=== TASK DIRECTIONS ===
From the listing below, output only the lines starting at the line that has "camera: 25 degrees left, 0 degrees up" and ending at the line that has "(438, 83) = (540, 137): white", exactly as they appear, ends included.

=== SUPPLIED RECORDS ===
◇ ◇ ◇ ◇ ◇
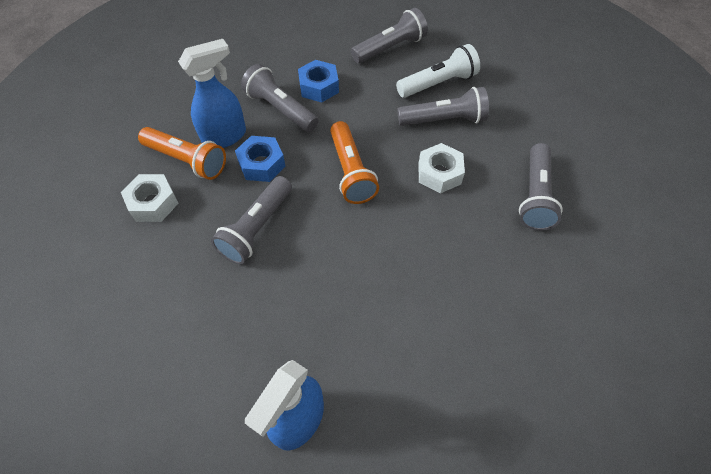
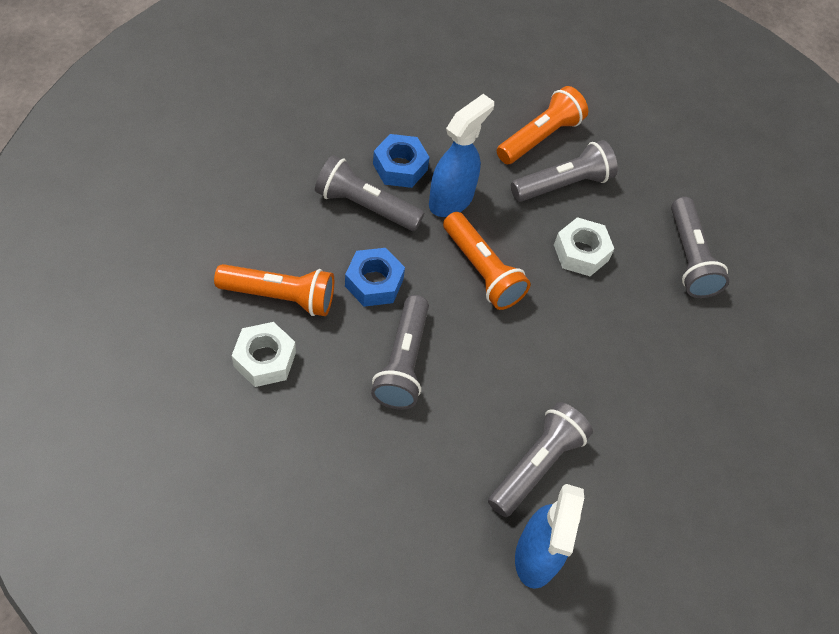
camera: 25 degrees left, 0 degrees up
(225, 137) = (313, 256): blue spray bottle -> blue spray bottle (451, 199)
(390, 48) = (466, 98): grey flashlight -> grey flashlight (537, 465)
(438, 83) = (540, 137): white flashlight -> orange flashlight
◇ ◇ ◇ ◇ ◇
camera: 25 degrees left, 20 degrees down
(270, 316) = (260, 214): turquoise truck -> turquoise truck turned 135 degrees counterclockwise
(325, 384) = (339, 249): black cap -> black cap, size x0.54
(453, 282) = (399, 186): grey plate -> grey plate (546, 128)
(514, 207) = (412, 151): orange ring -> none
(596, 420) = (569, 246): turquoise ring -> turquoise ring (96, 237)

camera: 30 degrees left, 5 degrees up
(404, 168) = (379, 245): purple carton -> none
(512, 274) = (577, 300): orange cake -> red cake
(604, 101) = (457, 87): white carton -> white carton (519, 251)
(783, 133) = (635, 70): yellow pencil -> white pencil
◇ ◇ ◇ ◇ ◇
=== SOLUTION TO THE PROBLEM ===
camera: 25 degrees left, 0 degrees up
(225, 137) = (313, 256): blue spray bottle -> blue spray bottle (451, 199)
(390, 48) = (466, 98): grey flashlight -> grey flashlight (537, 465)
(438, 83) = (540, 137): white flashlight -> orange flashlight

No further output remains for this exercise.